(Edit difference data)
+++++

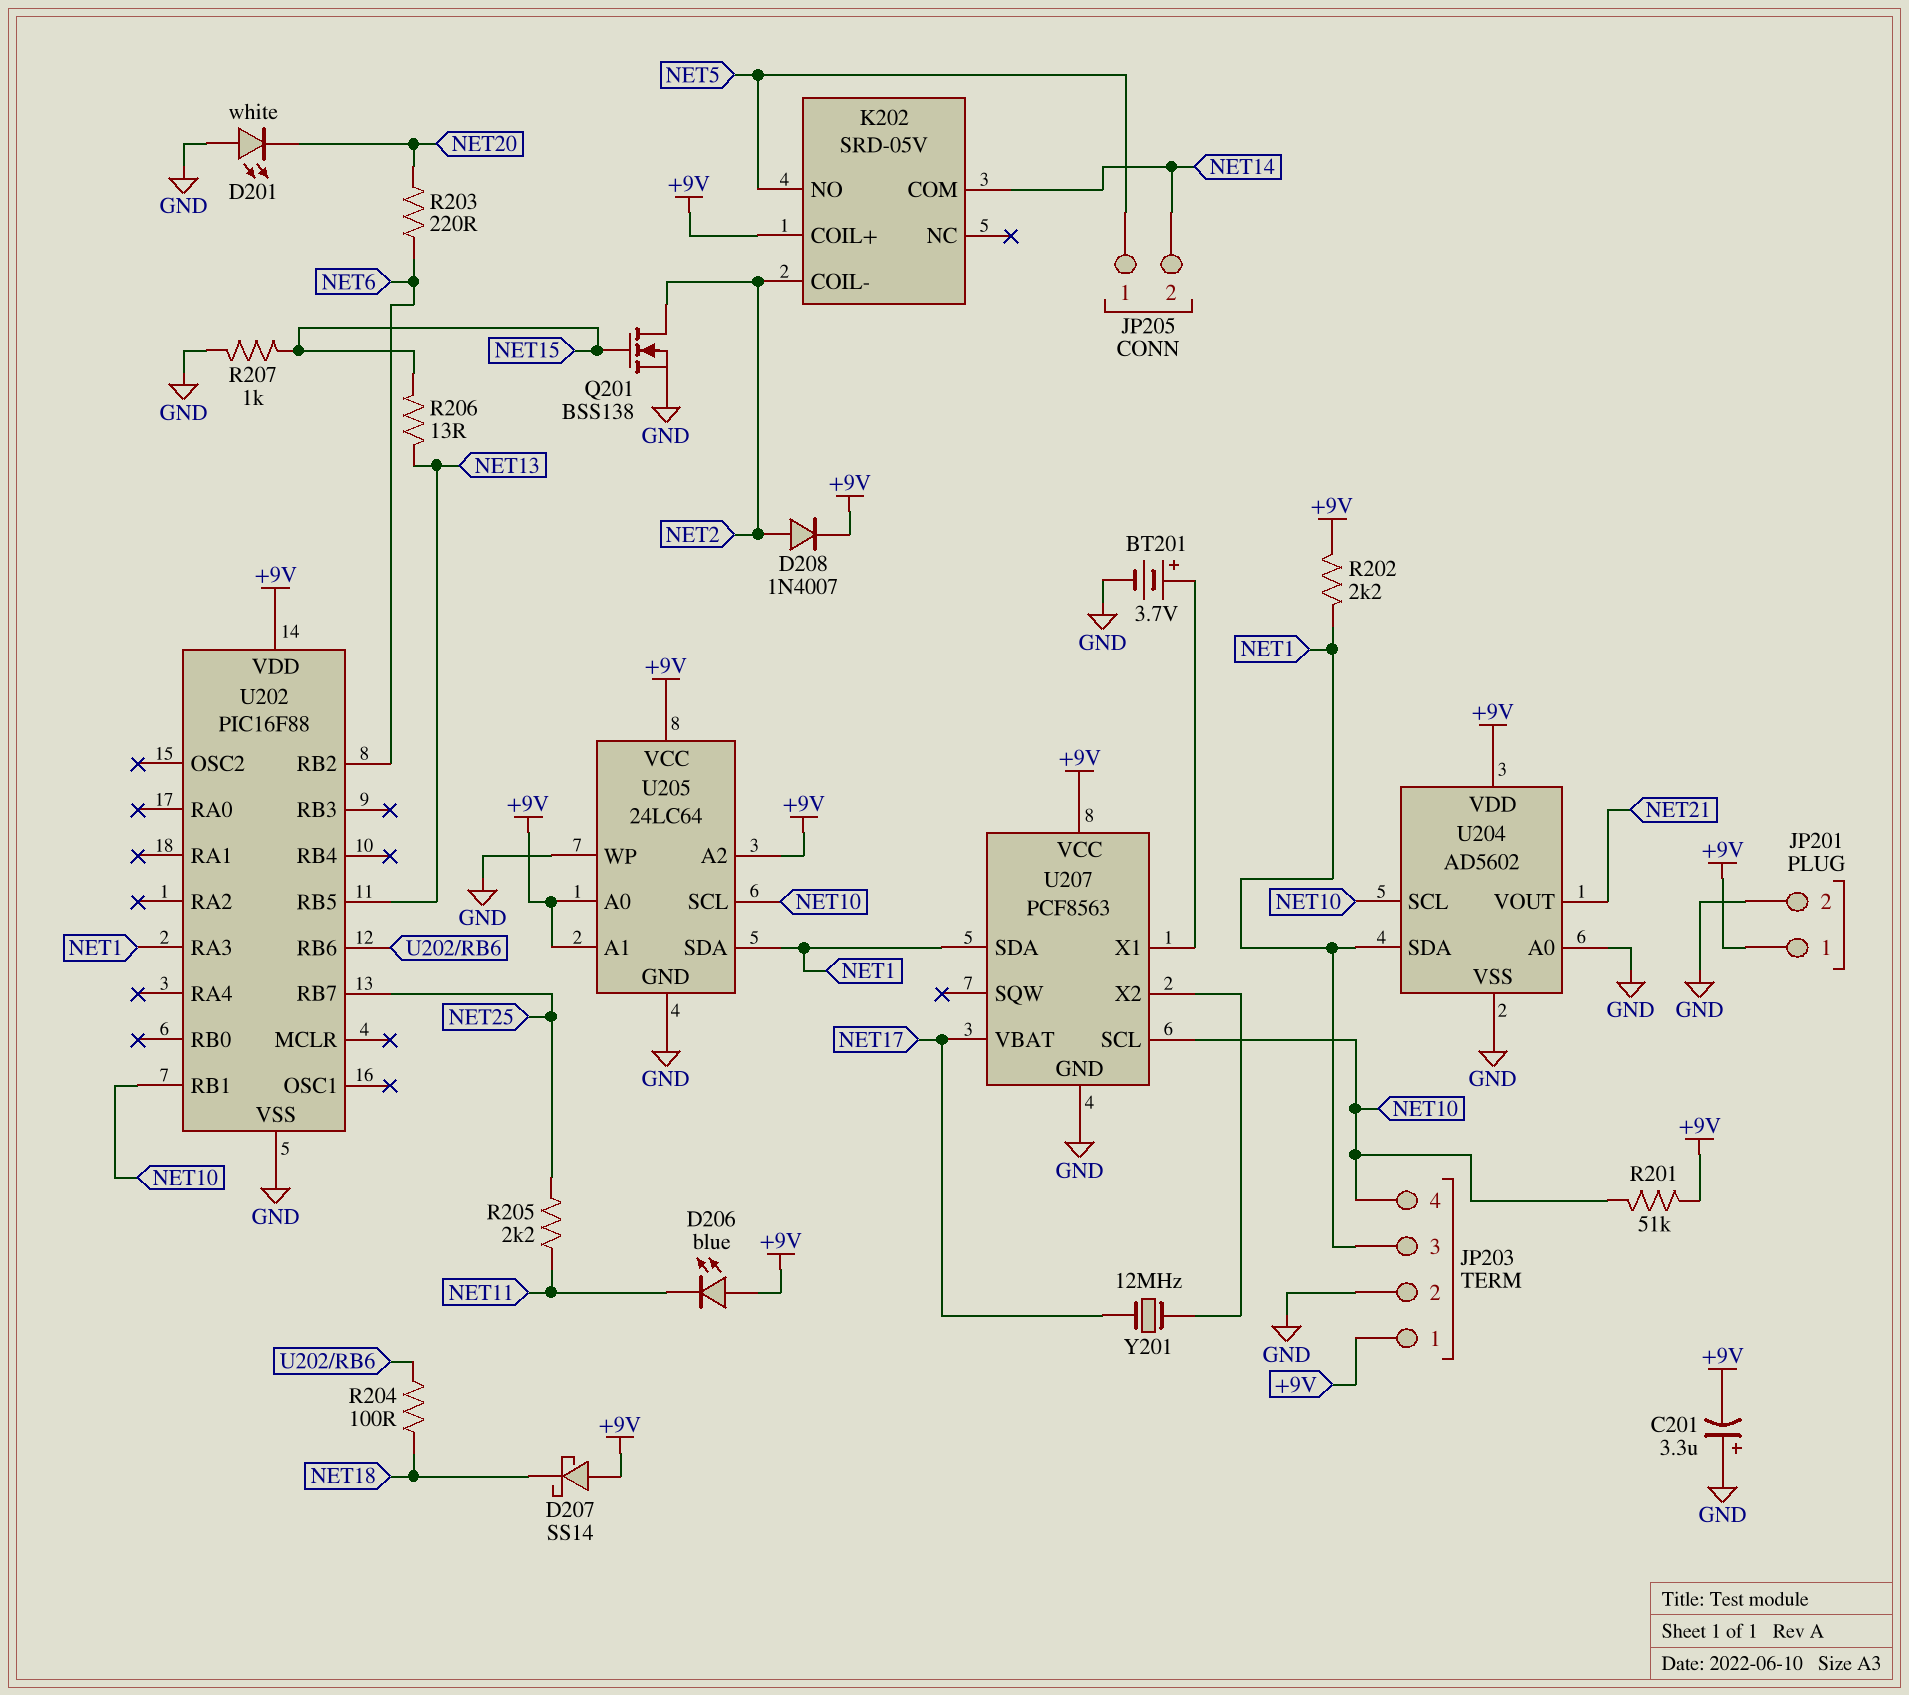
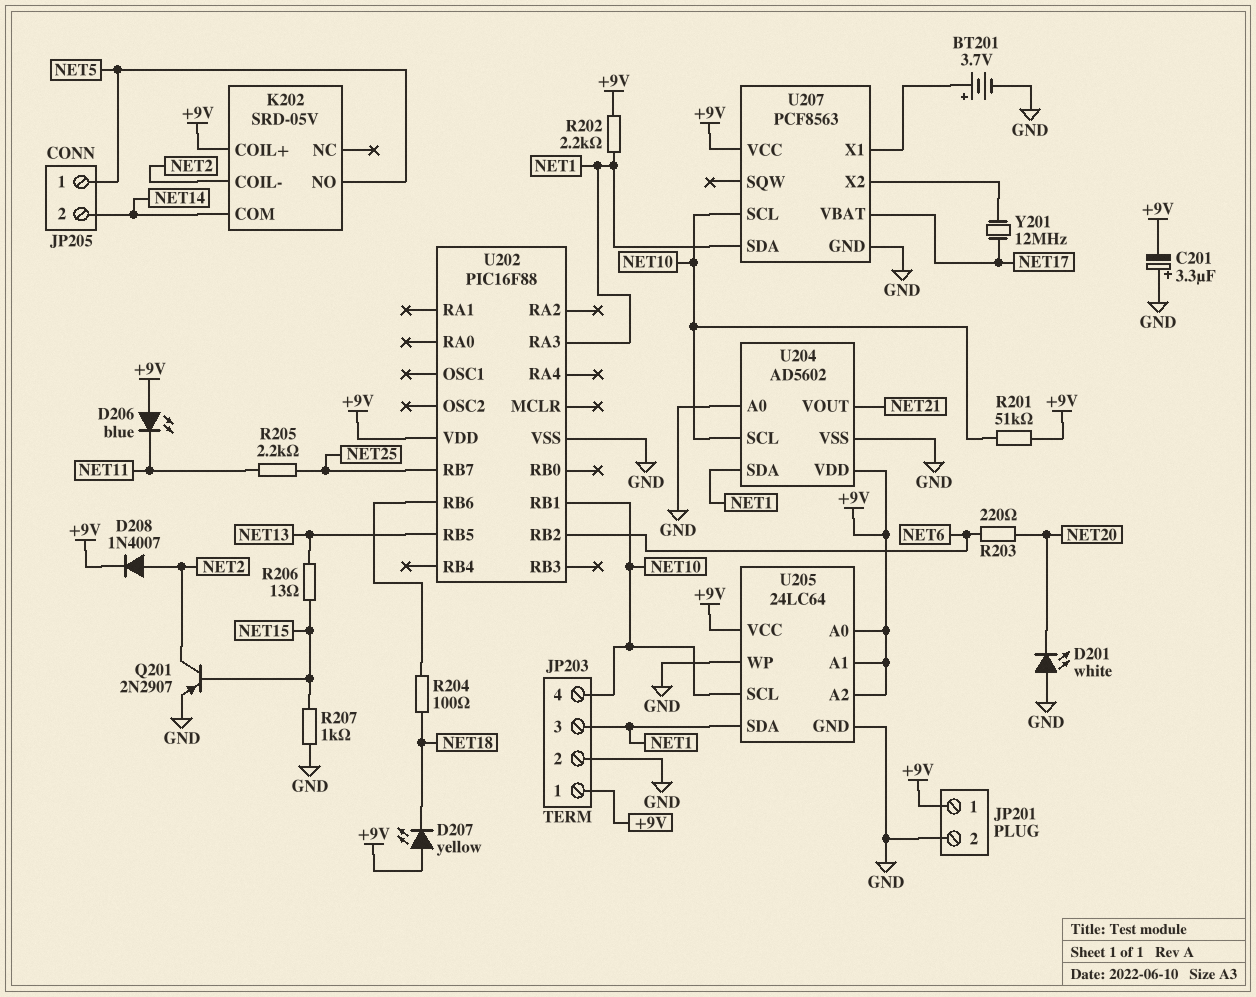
D207: schottky SS14 (A +9V, K NET18) -> LED yellow (A +9V, K NET18)
Q201: NMOS BSS138 (G NET15, D NET2, S GND) -> PNP 2N2907 (B NET15, C NET2, E GND)

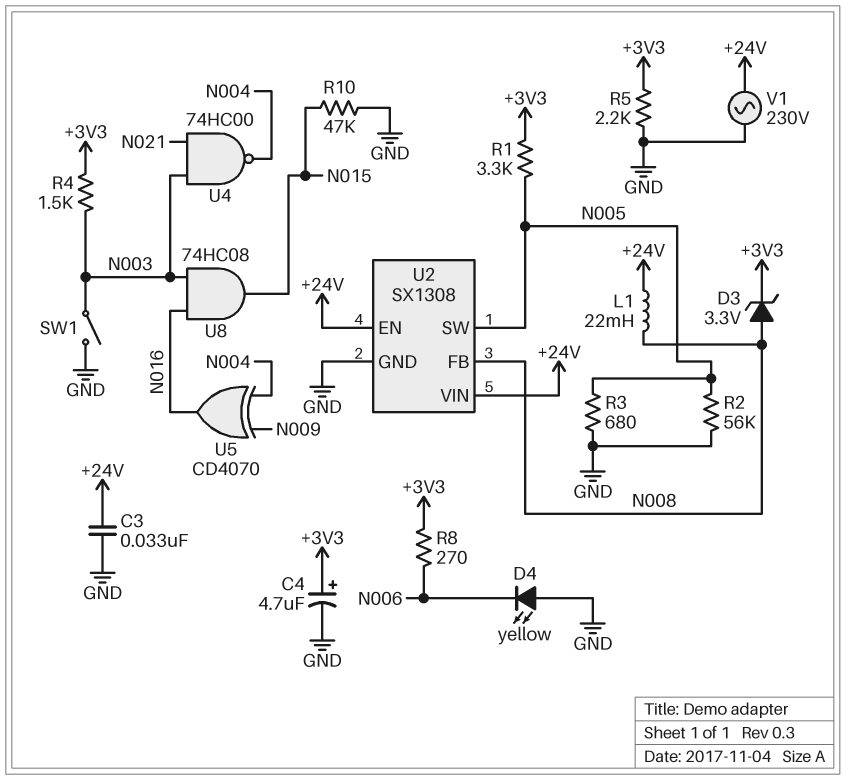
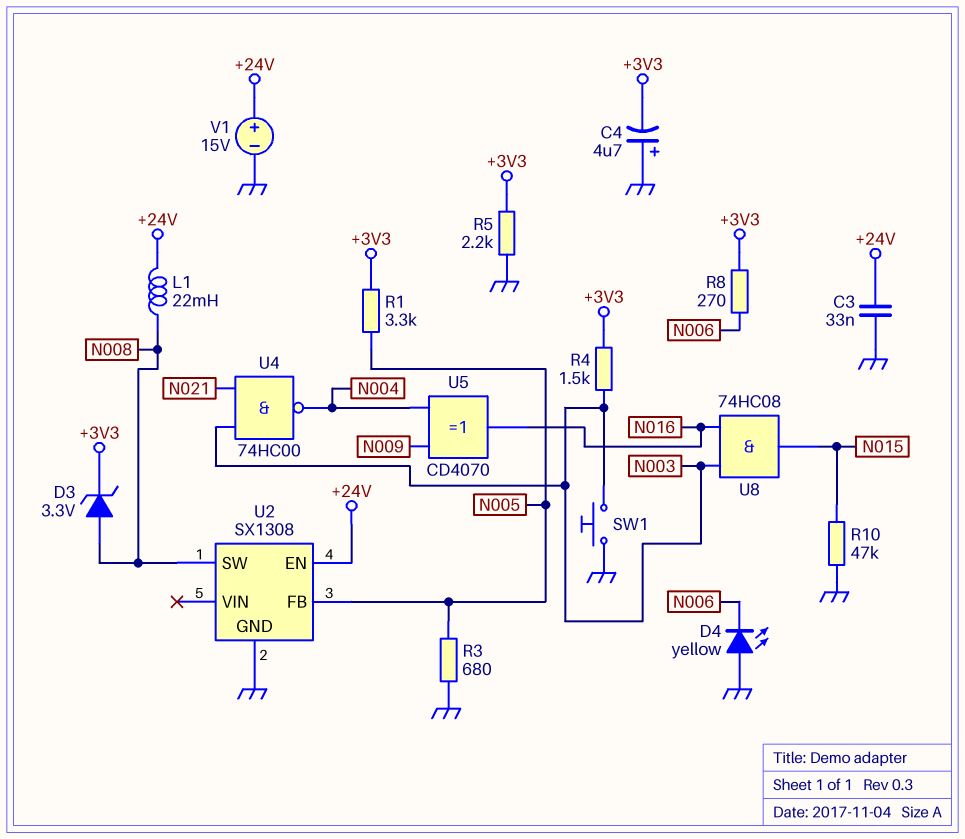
C4: 4.7uF (plus +3V3, minus GND) -> 4.7uF (plus GND, minus +3V3)
R2: 56k (GND, N005) -> none
SW1: switch (GND, N003) -> button (GND, N003)
U2 pin FB: N008 -> N005
U2 pin SW: N005 -> N008
U2 pin VIN: +24V -> none
V1: AC 230V (+24V, GND) -> 15V (plus +24V, minus GND)

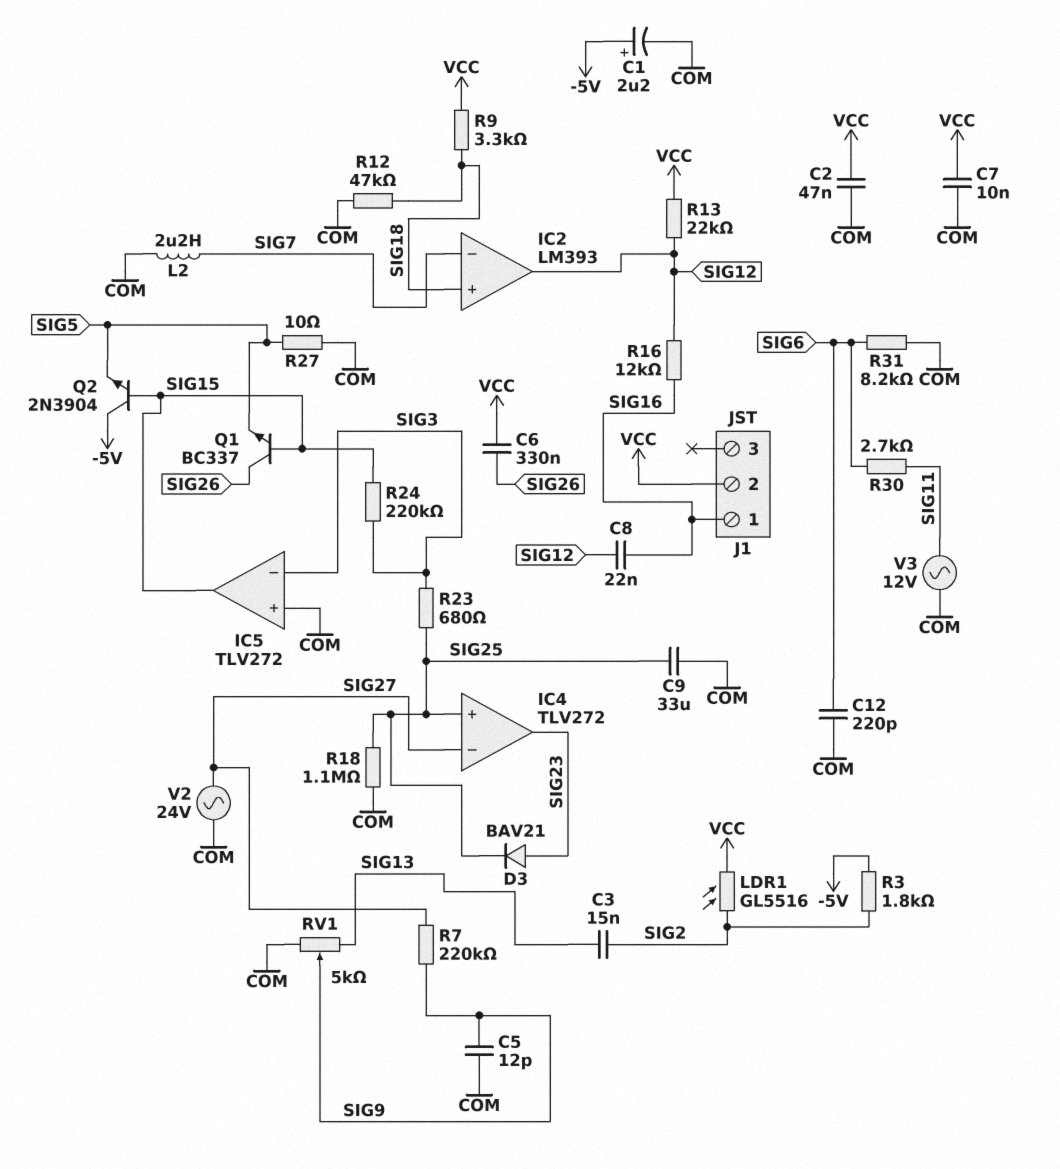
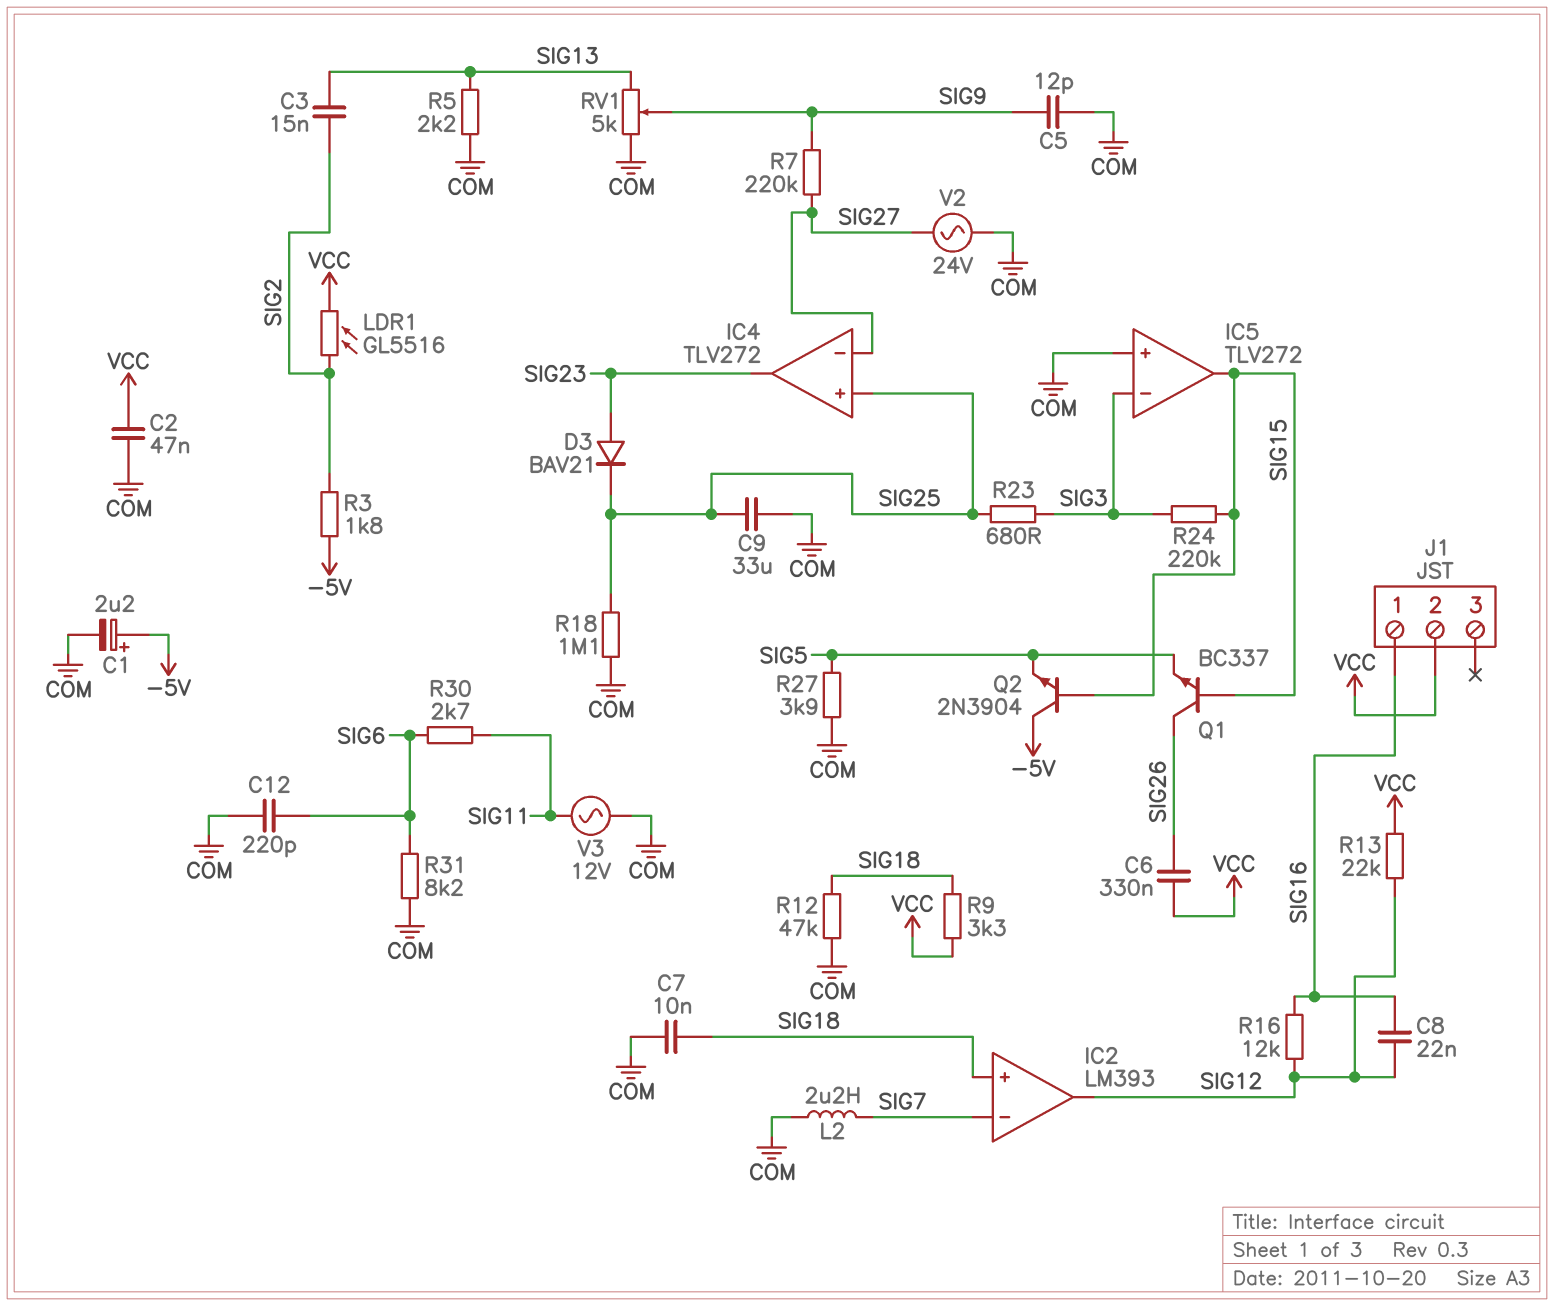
C7: 10nF (COM, VCC) -> 10nF (COM, SIG18)
R5: none -> 2.2k (COM, SIG13)
R27: 10 (COM, SIG5) -> 3.9k (COM, SIG5)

+++++

An exact retyping of each record, with no pictures, is the answer required.

D207: schottky SS14 (A +9V, K NET18) -> LED yellow (A +9V, K NET18)
Q201: NMOS BSS138 (G NET15, D NET2, S GND) -> PNP 2N2907 (B NET15, C NET2, E GND)

C4: 4.7uF (plus +3V3, minus GND) -> 4.7uF (plus GND, minus +3V3)
R2: 56k (GND, N005) -> none
SW1: switch (GND, N003) -> button (GND, N003)
U2 pin FB: N008 -> N005
U2 pin SW: N005 -> N008
U2 pin VIN: +24V -> none
V1: AC 230V (+24V, GND) -> 15V (plus +24V, minus GND)

C7: 10nF (COM, VCC) -> 10nF (COM, SIG18)
R5: none -> 2.2k (COM, SIG13)
R27: 10 (COM, SIG5) -> 3.9k (COM, SIG5)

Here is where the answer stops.